(Image change detection data)
☆ ☆ ☆ ☆ ☆ ☆ ☆

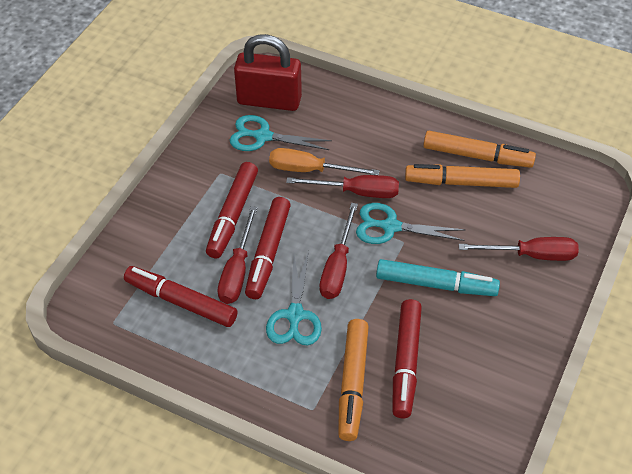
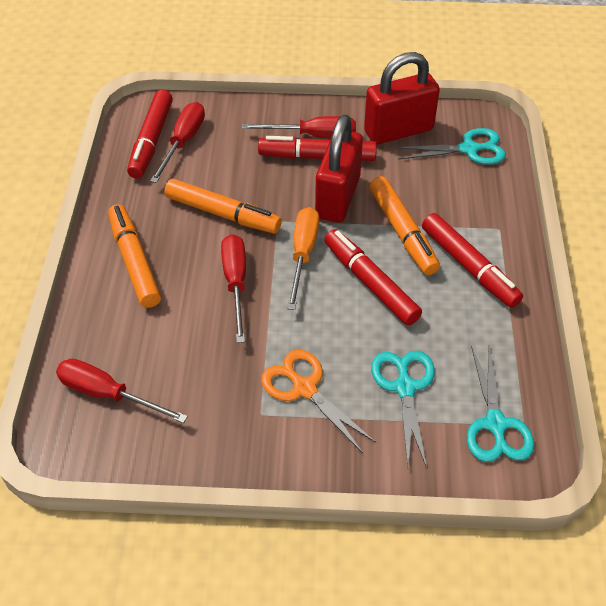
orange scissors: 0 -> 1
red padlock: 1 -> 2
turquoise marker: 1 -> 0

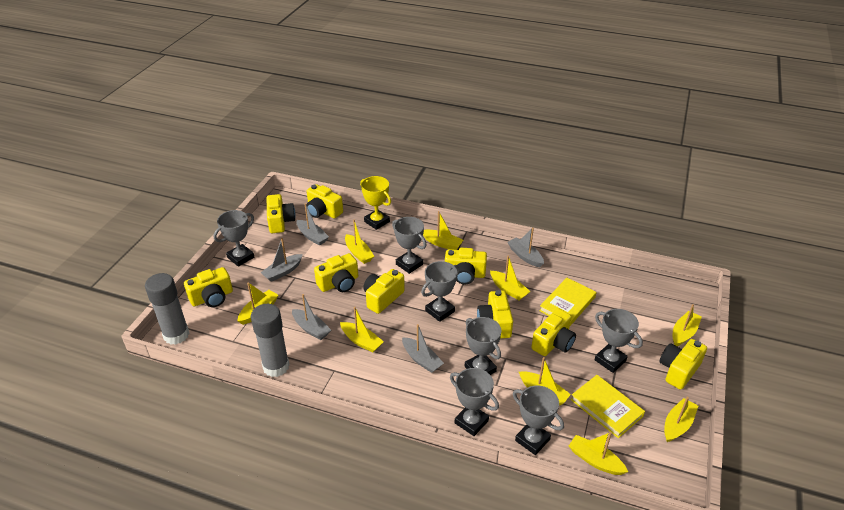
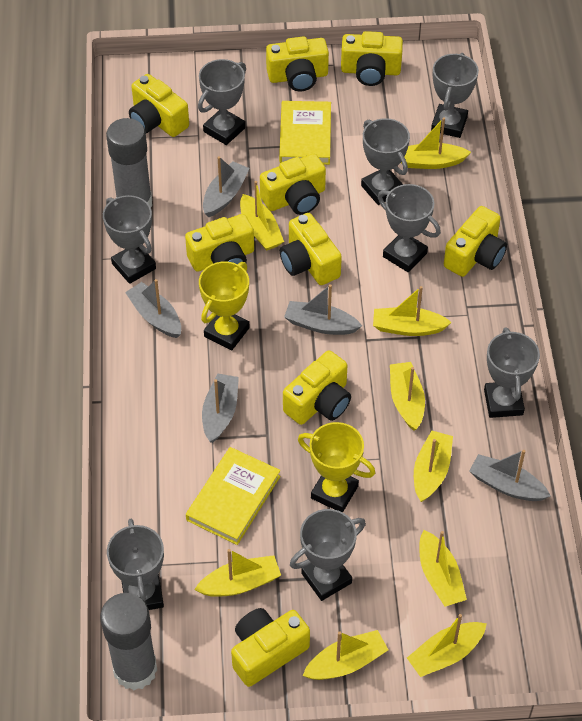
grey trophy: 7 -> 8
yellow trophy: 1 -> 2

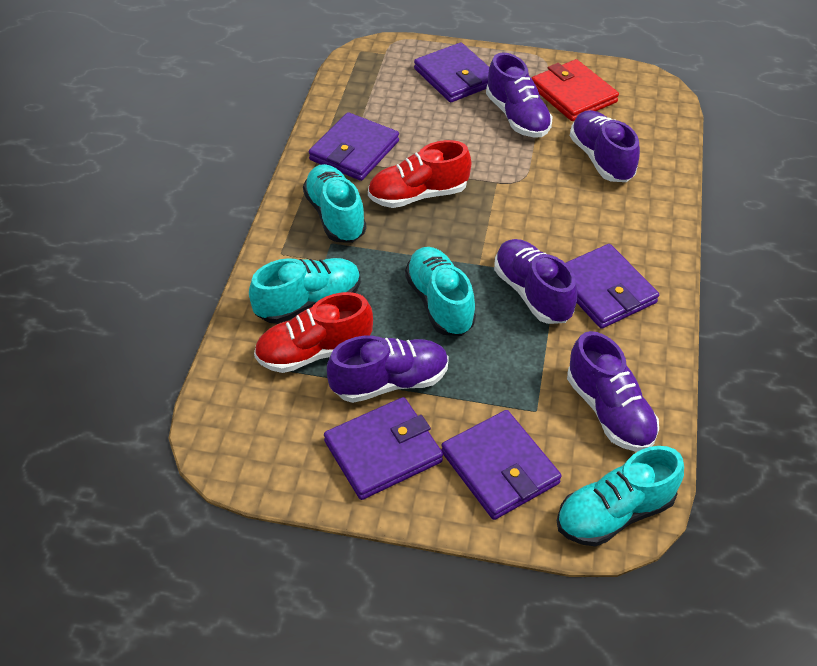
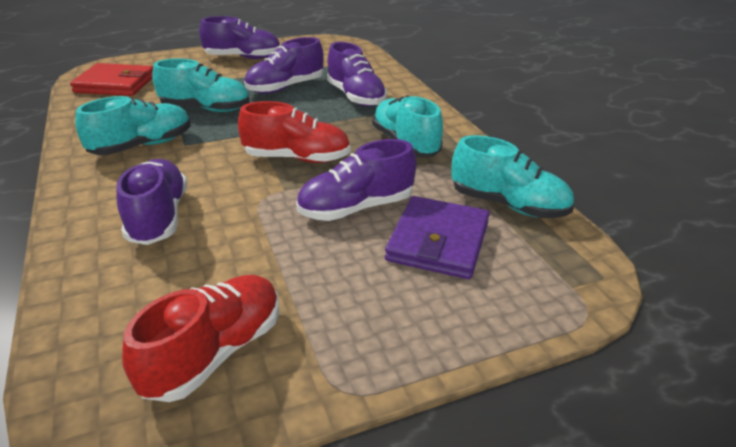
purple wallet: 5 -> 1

☆ ☆ ☆ ☆ ☆ ☆ ☆

- **Action item**
For the entries above, return an exact copy that omits the images.

- **Exercise result**
orange scissors: 0 -> 1
red padlock: 1 -> 2
turquoise marker: 1 -> 0

grey trophy: 7 -> 8
yellow trophy: 1 -> 2

purple wallet: 5 -> 1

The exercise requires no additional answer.